Edit tracking data:
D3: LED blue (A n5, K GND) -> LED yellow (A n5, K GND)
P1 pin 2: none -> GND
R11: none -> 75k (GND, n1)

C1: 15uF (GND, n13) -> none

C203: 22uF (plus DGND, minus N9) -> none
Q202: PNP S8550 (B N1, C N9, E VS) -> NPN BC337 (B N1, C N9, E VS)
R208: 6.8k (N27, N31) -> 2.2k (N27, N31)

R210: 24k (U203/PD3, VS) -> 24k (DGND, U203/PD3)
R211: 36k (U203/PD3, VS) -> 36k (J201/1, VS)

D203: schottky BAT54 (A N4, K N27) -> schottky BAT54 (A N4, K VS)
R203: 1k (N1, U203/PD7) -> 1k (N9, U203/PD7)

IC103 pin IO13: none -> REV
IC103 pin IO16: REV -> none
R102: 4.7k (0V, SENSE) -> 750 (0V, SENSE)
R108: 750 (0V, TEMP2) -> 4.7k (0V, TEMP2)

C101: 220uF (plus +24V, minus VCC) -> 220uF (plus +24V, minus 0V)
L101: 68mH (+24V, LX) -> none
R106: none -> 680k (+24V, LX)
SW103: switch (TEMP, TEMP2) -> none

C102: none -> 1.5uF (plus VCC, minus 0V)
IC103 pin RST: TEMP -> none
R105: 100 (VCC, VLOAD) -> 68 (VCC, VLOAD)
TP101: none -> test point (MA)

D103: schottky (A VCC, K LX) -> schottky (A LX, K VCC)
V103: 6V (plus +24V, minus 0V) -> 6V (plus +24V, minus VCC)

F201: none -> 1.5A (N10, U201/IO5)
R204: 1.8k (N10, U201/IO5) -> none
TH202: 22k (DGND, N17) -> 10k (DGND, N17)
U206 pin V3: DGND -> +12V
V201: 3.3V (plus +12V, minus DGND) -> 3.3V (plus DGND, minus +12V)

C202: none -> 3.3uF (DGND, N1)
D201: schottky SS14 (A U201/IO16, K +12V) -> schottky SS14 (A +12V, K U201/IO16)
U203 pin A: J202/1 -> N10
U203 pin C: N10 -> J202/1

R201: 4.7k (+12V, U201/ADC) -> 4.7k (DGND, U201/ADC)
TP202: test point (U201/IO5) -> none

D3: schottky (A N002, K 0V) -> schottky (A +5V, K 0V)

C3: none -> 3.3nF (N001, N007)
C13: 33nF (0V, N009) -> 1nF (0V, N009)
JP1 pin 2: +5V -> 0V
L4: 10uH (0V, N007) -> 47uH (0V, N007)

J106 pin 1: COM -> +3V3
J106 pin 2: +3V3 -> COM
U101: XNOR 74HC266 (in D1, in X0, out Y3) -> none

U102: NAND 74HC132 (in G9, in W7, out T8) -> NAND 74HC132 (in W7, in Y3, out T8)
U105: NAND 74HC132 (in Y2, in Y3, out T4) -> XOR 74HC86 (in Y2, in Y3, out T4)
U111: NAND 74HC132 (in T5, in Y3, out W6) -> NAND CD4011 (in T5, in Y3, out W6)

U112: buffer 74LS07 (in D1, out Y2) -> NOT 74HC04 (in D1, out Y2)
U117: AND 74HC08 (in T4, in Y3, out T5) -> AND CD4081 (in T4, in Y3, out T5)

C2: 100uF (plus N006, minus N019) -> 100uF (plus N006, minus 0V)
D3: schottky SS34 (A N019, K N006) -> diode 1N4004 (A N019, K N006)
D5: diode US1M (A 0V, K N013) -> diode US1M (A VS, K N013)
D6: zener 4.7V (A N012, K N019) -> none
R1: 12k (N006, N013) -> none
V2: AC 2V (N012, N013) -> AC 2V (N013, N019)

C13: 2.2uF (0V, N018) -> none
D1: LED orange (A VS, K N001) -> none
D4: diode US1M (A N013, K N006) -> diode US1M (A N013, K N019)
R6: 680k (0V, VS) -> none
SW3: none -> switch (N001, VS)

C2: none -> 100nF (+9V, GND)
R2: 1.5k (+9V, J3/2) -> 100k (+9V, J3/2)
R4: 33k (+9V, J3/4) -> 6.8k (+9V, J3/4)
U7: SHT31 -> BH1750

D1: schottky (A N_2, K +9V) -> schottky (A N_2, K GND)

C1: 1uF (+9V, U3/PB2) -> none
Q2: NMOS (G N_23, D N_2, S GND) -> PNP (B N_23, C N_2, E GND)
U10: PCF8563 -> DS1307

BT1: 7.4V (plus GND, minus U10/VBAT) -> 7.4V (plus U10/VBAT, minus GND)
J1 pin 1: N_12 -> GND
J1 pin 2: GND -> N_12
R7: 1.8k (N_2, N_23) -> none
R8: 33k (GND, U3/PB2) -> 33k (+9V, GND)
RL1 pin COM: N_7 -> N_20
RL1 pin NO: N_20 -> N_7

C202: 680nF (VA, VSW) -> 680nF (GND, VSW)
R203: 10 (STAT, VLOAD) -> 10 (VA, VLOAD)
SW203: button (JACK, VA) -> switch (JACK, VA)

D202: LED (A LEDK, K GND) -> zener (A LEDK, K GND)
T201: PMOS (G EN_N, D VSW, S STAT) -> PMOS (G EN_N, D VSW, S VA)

> [Task]:
Count how many lines of the entries contain the word "schottky"; only the number should appear in the reply.

> [Answer to this task]:
6